About this task >> Write out again, exactly, the lines below starting at the one with "brown banana [172,86,234,126]" and ending at the one with "yellow banana [626,205,744,243]".

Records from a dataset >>
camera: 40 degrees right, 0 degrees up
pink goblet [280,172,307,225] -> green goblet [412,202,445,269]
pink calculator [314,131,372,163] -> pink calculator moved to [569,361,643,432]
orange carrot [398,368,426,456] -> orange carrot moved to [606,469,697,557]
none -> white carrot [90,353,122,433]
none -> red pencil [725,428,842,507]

---

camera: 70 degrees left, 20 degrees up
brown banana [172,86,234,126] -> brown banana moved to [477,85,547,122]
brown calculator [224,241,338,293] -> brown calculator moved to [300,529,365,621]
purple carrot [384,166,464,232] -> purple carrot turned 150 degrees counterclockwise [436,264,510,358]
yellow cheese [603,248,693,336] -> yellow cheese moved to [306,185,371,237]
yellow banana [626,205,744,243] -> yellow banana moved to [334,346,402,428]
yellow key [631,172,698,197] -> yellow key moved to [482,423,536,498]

Solution to the problem >>
brown banana [172,86,234,126] -> brown banana moved to [477,85,547,122]
brown calculator [224,241,338,293] -> brown calculator moved to [300,529,365,621]
purple carrot [384,166,464,232] -> purple carrot turned 150 degrees counterclockwise [436,264,510,358]
yellow cheese [603,248,693,336] -> yellow cheese moved to [306,185,371,237]
yellow banana [626,205,744,243] -> yellow banana moved to [334,346,402,428]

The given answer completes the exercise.